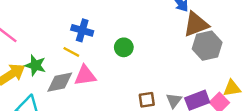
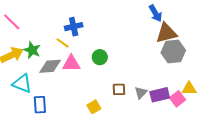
blue cross: (82, 30) -> (74, 27), turned -36
green circle: (124, 47) -> (100, 57), moved

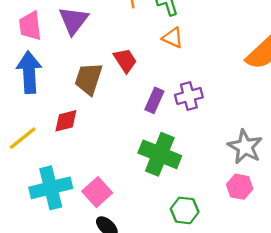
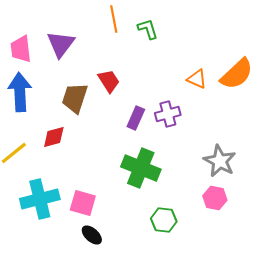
orange triangle: (173, 38) -> (197, 79), moved
pink square: (97, 192) -> (83, 203), turned -32

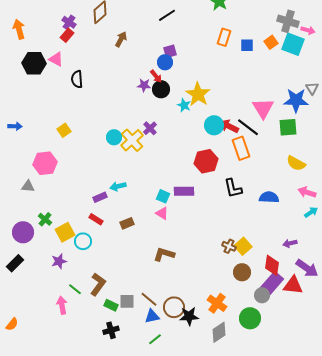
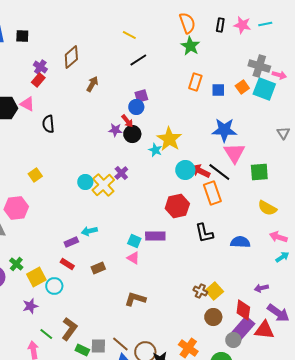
blue star: (296, 100) -> (224, 130), moved

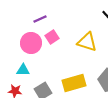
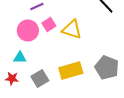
yellow triangle: (87, 42) -> (72, 30), moved

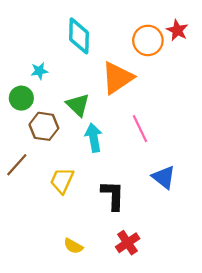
※ ※ ※
# Brief:
Copy every line above in which the string "turned" shows up.

# Answer to this problem:
blue cross: (82, 30) -> (74, 27), turned -36
pink square: (97, 192) -> (83, 203), turned -32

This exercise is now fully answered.